Entries provided
= Beginning of Section =
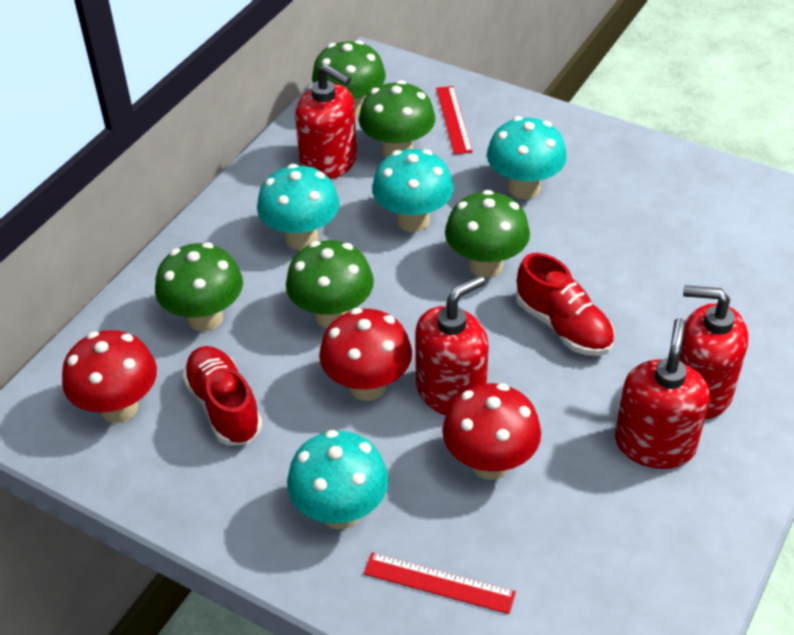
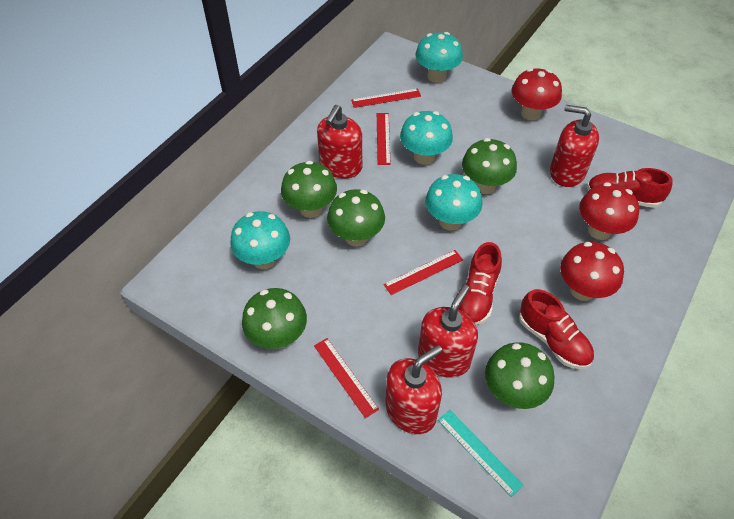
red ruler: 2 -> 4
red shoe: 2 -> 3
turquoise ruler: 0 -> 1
= End of Section =
= Beginning of Section =
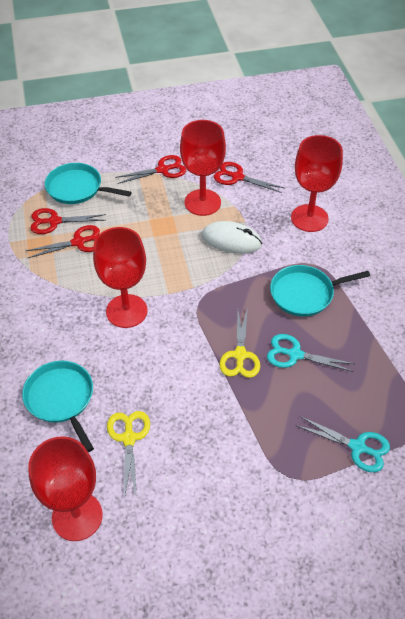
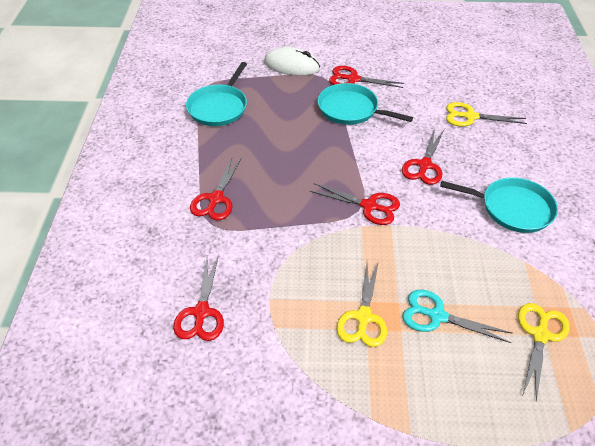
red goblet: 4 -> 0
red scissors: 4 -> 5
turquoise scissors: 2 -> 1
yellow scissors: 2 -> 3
= End of Section =
= Beginning of Section =
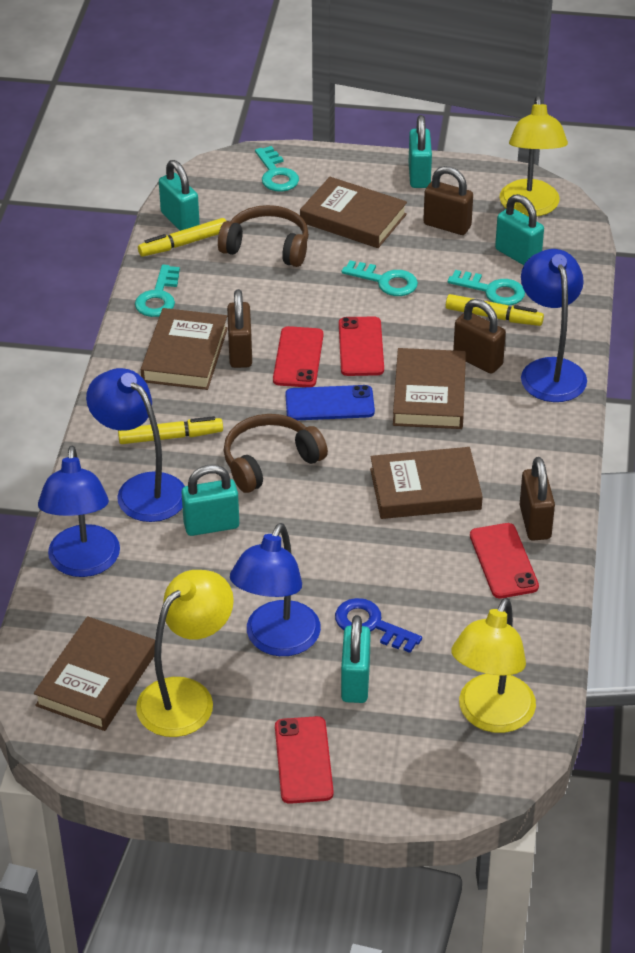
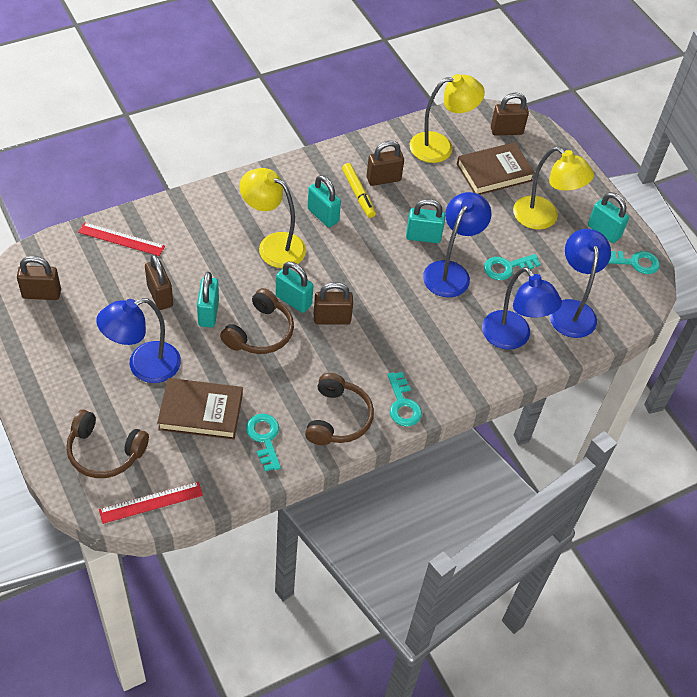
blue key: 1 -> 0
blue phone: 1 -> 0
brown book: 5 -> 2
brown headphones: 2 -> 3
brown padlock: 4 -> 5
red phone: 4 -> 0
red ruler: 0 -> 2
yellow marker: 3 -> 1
= End of Section =
Assigned task
Among the entries above, copy exactly only the lines starting with the one containing "brown headphones: 2 -> 3" and going through the one containing "yellow marker: 3 -> 1", both ends included.

Final answer
brown headphones: 2 -> 3
brown padlock: 4 -> 5
red phone: 4 -> 0
red ruler: 0 -> 2
yellow marker: 3 -> 1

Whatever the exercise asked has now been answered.